▶ **REQUEST**
Take the line with "(312, 296) = (529, 383): none -> grey hat" and all lines after it, through the end of the records below, and repeat them exactly.
====== DATA RECORDS ======
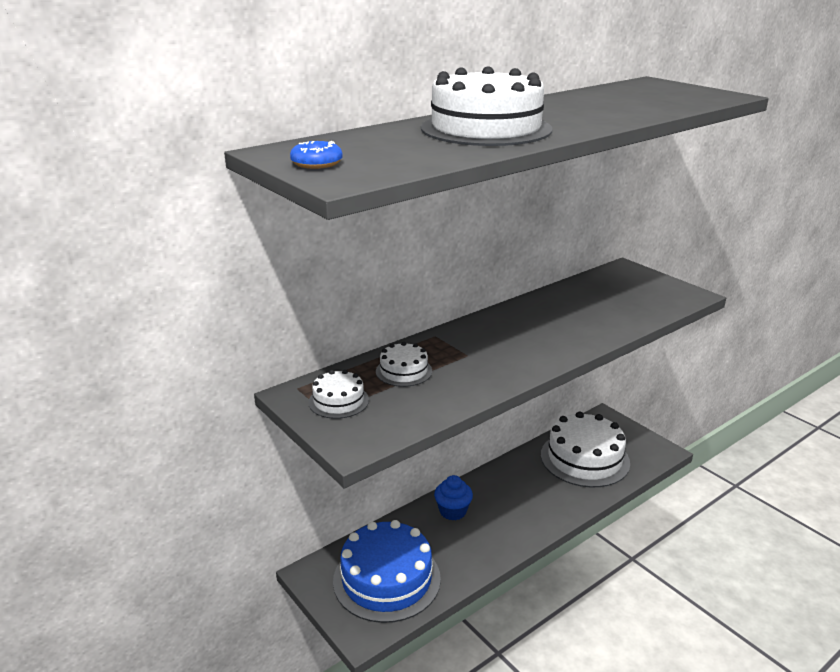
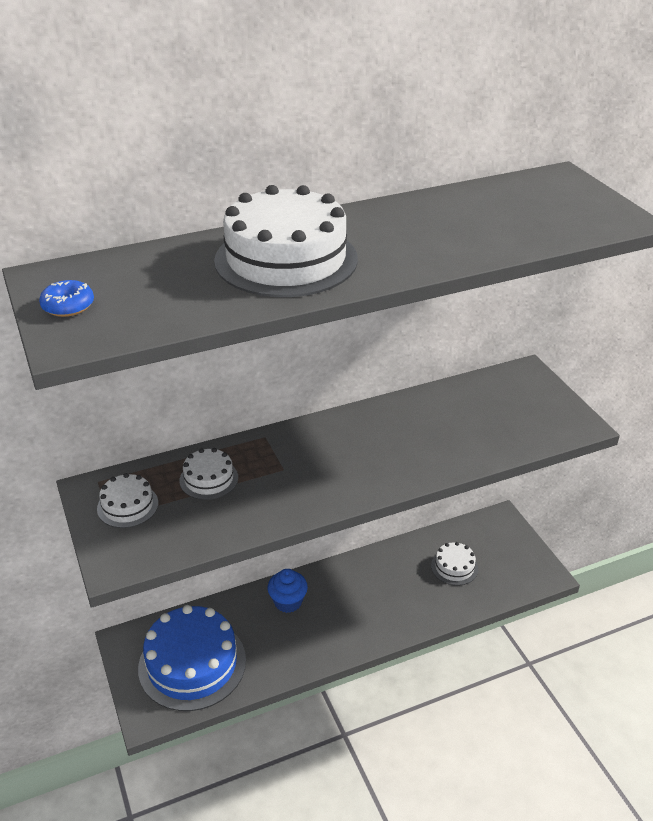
camera: 15 degrees right, 10 degrees up
(584, 458) = (454, 567): white cake -> white cake, size x0.49

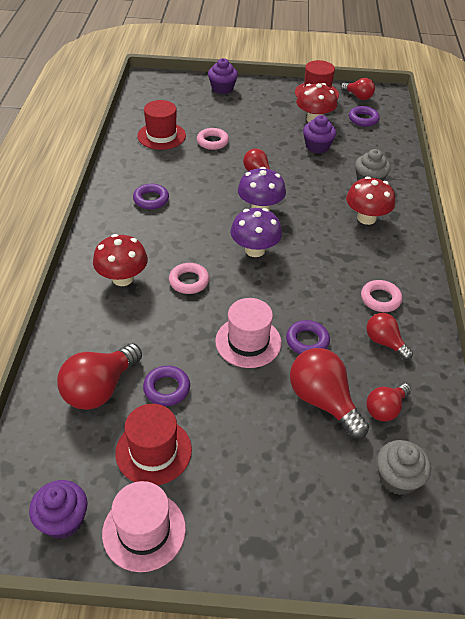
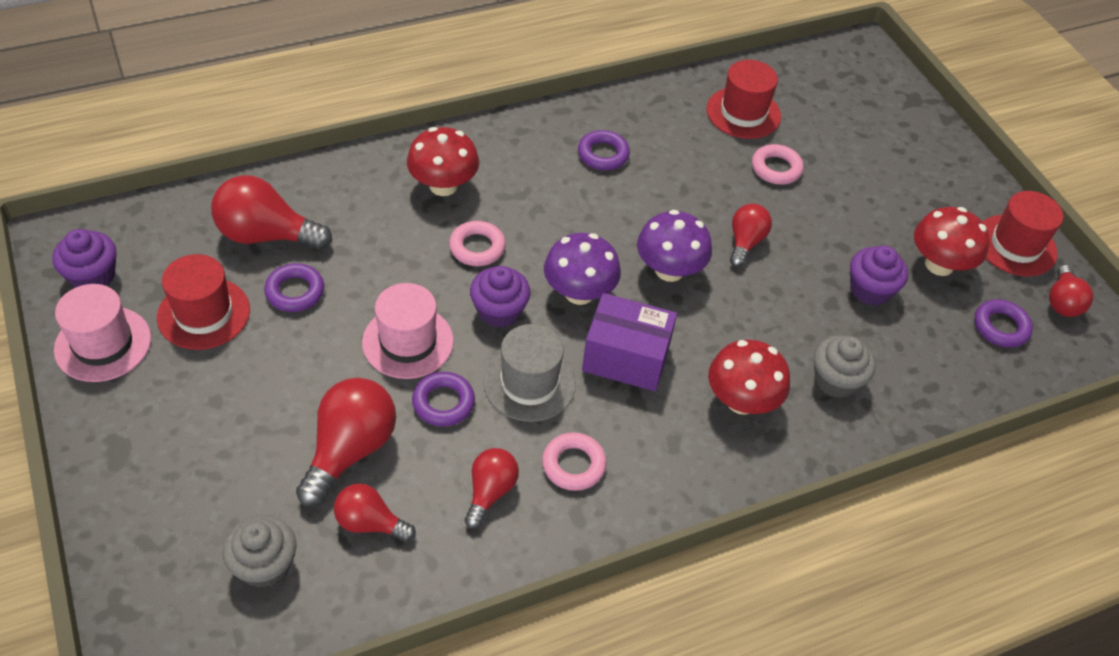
camera: 60 degrees right, 5 degrees up
(222, 88) = (917, 132): purple cupcake -> purple cupcake (499, 311)
(312, 296) = (529, 383): none -> grey hat
(314, 249) = (626, 358): none -> purple box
======
▶ **THE ANSWER**
(312, 296) = (529, 383): none -> grey hat
(314, 249) = (626, 358): none -> purple box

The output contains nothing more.